### What you have to do
Could you repeat all of the entries word for word, minus any pictures?

### Extracted data
* * * * * * * * *

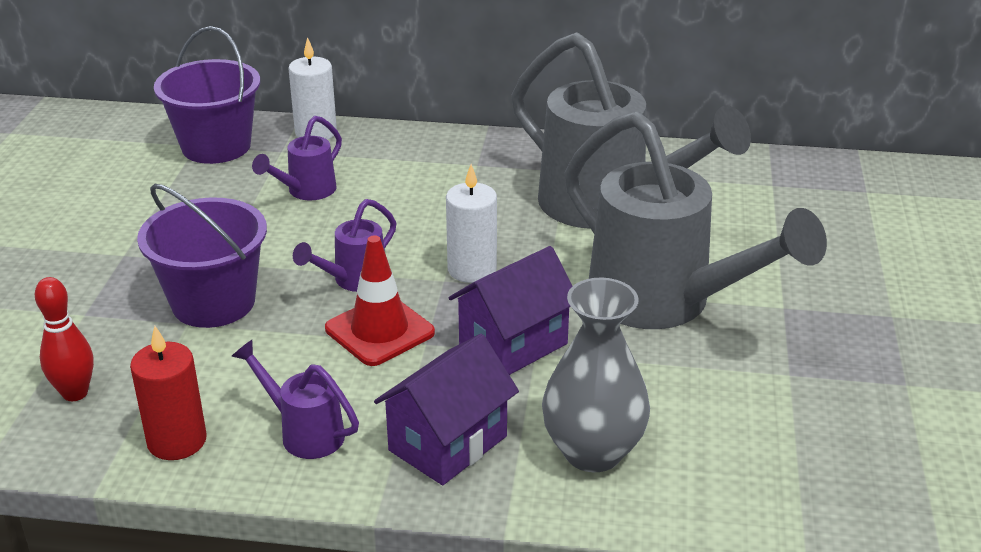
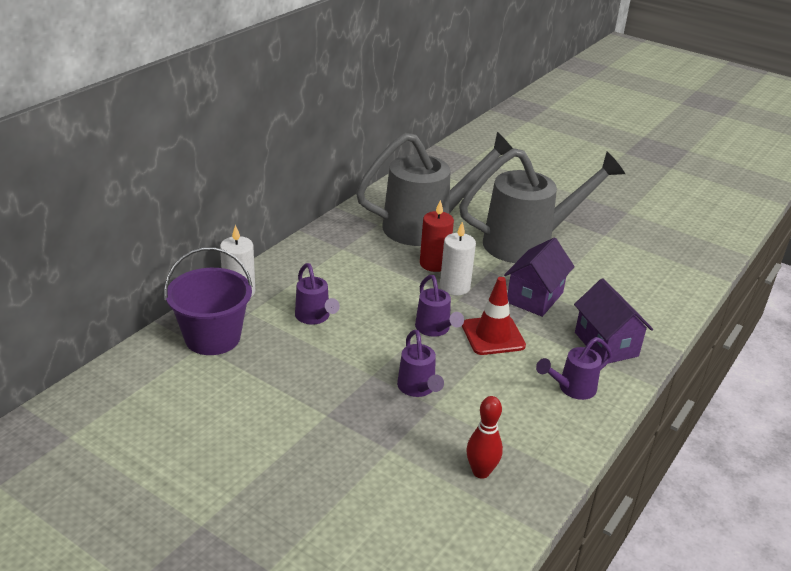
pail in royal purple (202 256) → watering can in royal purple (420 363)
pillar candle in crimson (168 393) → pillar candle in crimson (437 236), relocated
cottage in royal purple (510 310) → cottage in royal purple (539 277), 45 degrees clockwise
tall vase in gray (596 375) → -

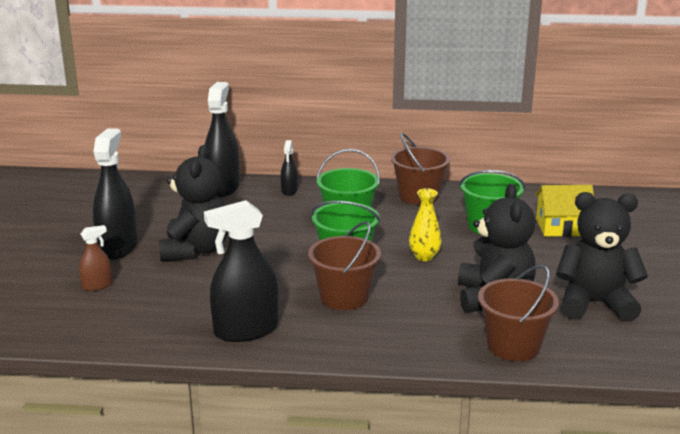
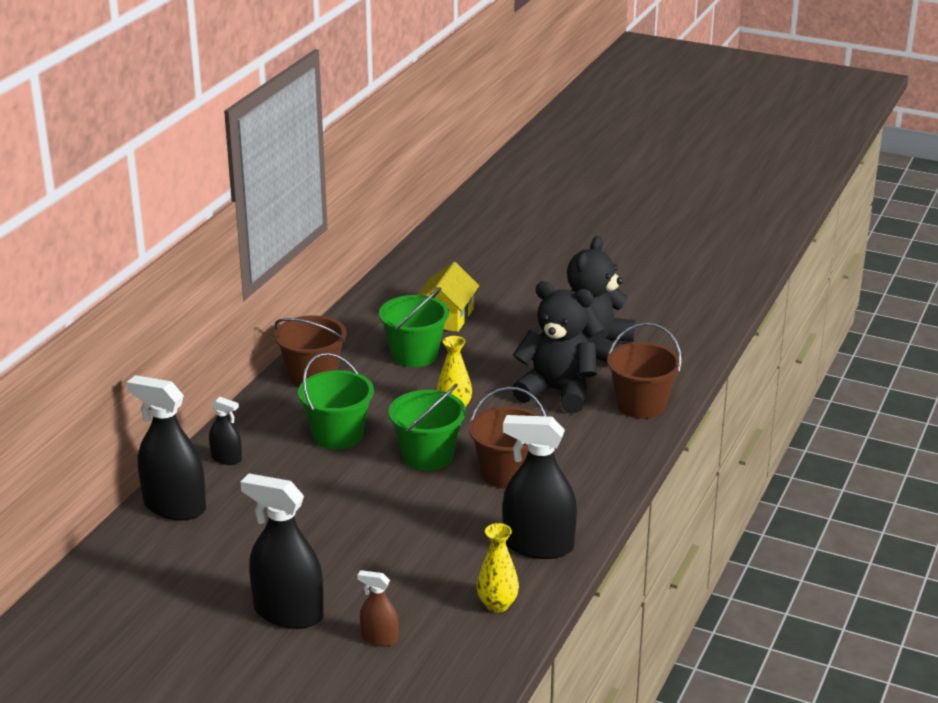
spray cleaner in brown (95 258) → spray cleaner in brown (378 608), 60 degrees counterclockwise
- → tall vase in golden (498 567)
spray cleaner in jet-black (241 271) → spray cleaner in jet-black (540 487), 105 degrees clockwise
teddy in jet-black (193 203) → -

* * * * * * * * *

### Task response
pail in royal purple (202 256) → watering can in royal purple (420 363)
pillar candle in crimson (168 393) → pillar candle in crimson (437 236), relocated
cottage in royal purple (510 310) → cottage in royal purple (539 277), 45 degrees clockwise
tall vase in gray (596 375) → -

spray cleaner in brown (95 258) → spray cleaner in brown (378 608), 60 degrees counterclockwise
- → tall vase in golden (498 567)
spray cleaner in jet-black (241 271) → spray cleaner in jet-black (540 487), 105 degrees clockwise
teddy in jet-black (193 203) → -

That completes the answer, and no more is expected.